- [PROVIDED RECORDS]
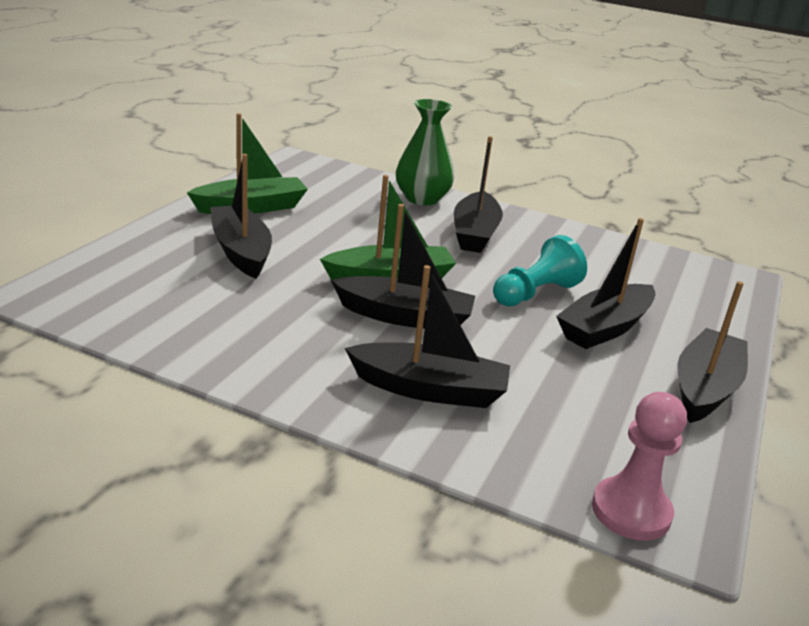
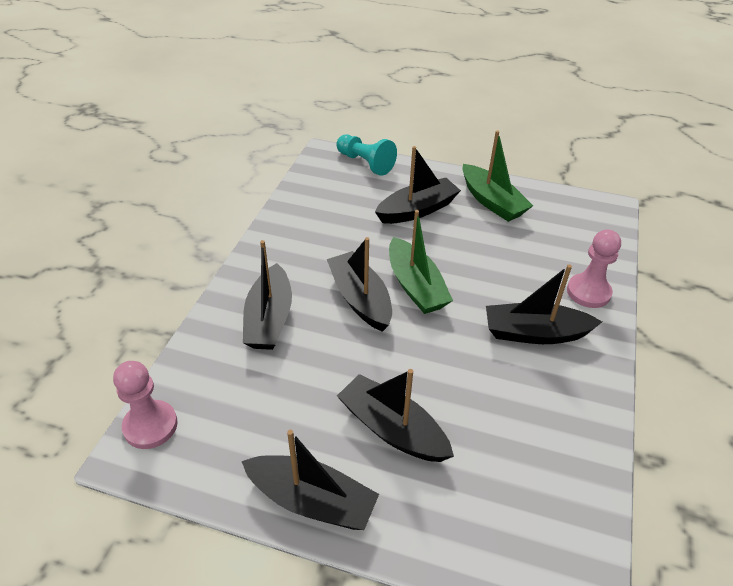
camera: 85 degrees right, 15 degrees up
(405, 317) = (360, 299): black boat -> black boat turned 150 degrees clockwise
(422, 198) = (588, 292): green vase -> pink pawn
(535, 293) = (435, 378): turquoise pawn -> turquoise pawn (365, 163)

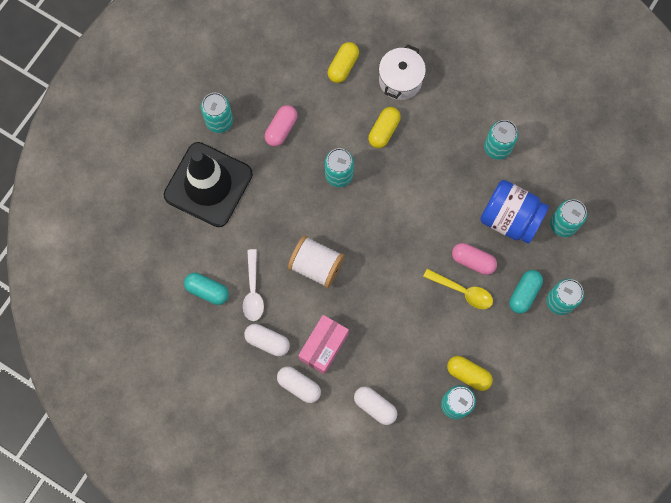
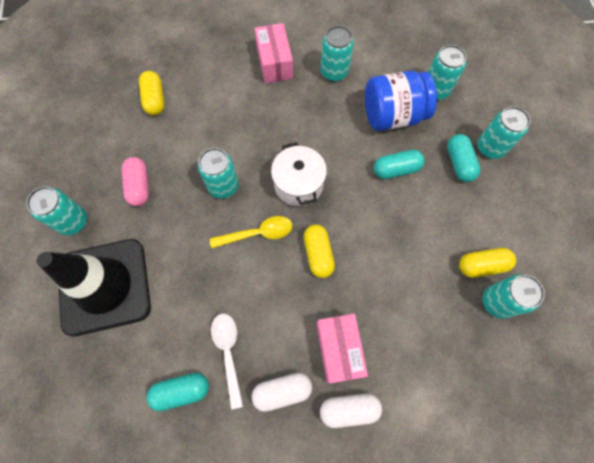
camera: 40 degrees left, 5 degrees down
(253, 291) = (228, 352): white spoon -> white spoon turned 150 degrees counterclockwise
(316, 266) = (268, 279): white spool -> none
(375, 406) = (434, 365): white capsule -> none
(384, 131) = (232, 124): yellow capsule -> yellow capsule (318, 254)
(400, 80) = (213, 77): white pot -> white pot (298, 184)
(458, 103) = (274, 63): none -> pink box
(463, 291) = (411, 200): yellow spoon -> yellow spoon (258, 233)
(473, 261) = (396, 169): pink capsule -> turquoise capsule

- [TO DO] Throughout the records, the word "capsule" shows up on certain lines. Report how many lines, with only the number.

- [RESPONSE FOR THIS EXERCISE] 3